- [PROBLEM REQUIREMENTS]
In the data that follows, find the line with "camera: 60 degrees left, 10 degrees up"; transcribe it, every later line up to the one with "(270, 362) = (391, 267): pink", and that line as well, exactly and with no others.

- [RECORDS PROVIDED]
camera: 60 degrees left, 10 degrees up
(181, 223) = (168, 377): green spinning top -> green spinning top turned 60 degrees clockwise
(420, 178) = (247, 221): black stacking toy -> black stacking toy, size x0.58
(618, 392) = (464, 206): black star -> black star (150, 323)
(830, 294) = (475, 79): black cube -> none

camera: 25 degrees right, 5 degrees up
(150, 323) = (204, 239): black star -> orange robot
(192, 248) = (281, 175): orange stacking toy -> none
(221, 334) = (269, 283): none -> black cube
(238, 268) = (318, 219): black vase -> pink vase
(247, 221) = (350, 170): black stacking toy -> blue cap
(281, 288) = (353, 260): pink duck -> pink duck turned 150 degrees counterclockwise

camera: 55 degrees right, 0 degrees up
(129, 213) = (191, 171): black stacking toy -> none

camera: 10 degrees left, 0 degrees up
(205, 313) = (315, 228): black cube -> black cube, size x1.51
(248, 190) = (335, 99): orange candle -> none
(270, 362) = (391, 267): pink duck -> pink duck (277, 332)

* * *

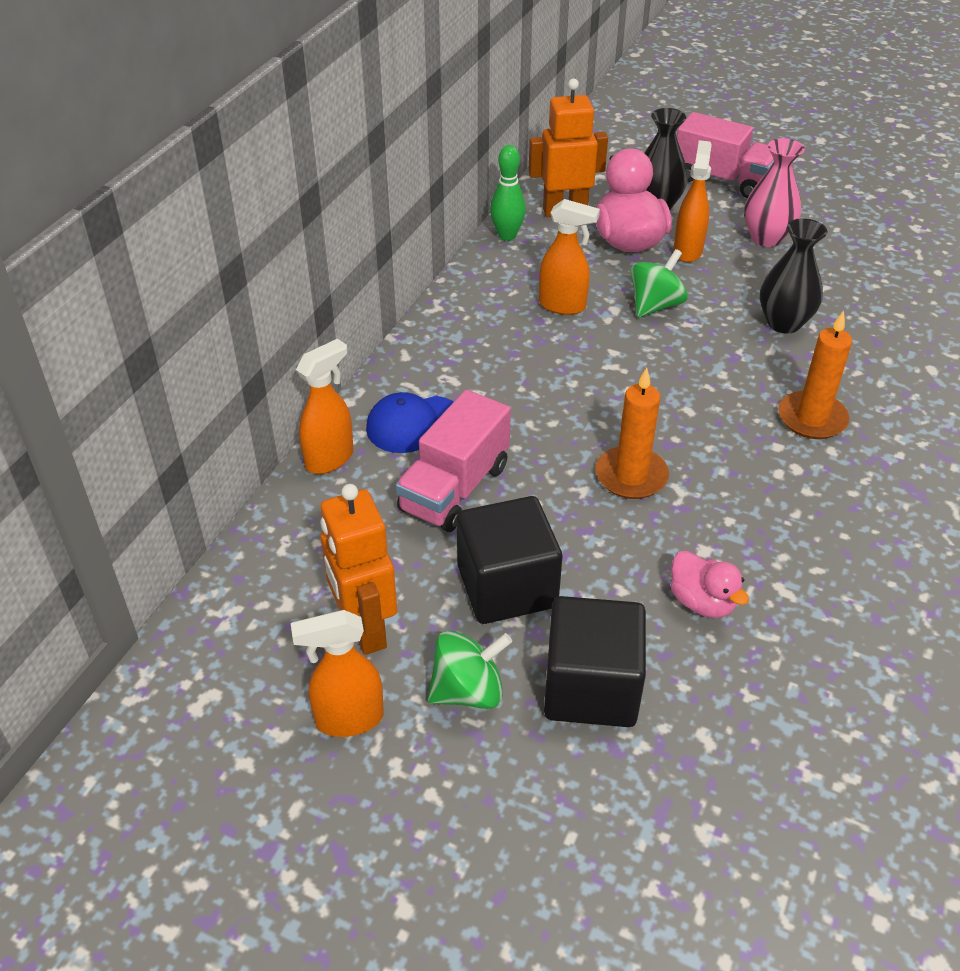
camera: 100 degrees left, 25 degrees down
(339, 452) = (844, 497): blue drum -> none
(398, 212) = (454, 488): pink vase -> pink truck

- [REPLY]
camera: 60 degrees left, 10 degrees up
(181, 223) = (168, 377): green spinning top -> green spinning top turned 60 degrees clockwise
(420, 178) = (247, 221): black stacking toy -> black stacking toy, size x0.58
(618, 392) = (464, 206): black star -> black star (150, 323)
(830, 294) = (475, 79): black cube -> none

camera: 25 degrees right, 5 degrees up
(150, 323) = (204, 239): black star -> orange robot
(192, 248) = (281, 175): orange stacking toy -> none
(221, 334) = (269, 283): none -> black cube
(238, 268) = (318, 219): black vase -> pink vase
(247, 221) = (350, 170): black stacking toy -> blue cap
(281, 288) = (353, 260): pink duck -> pink duck turned 150 degrees counterclockwise

camera: 55 degrees right, 0 degrees up
(129, 213) = (191, 171): black stacking toy -> none

camera: 10 degrees left, 0 degrees up
(205, 313) = (315, 228): black cube -> black cube, size x1.51
(248, 190) = (335, 99): orange candle -> none
(270, 362) = (391, 267): pink duck -> pink duck (277, 332)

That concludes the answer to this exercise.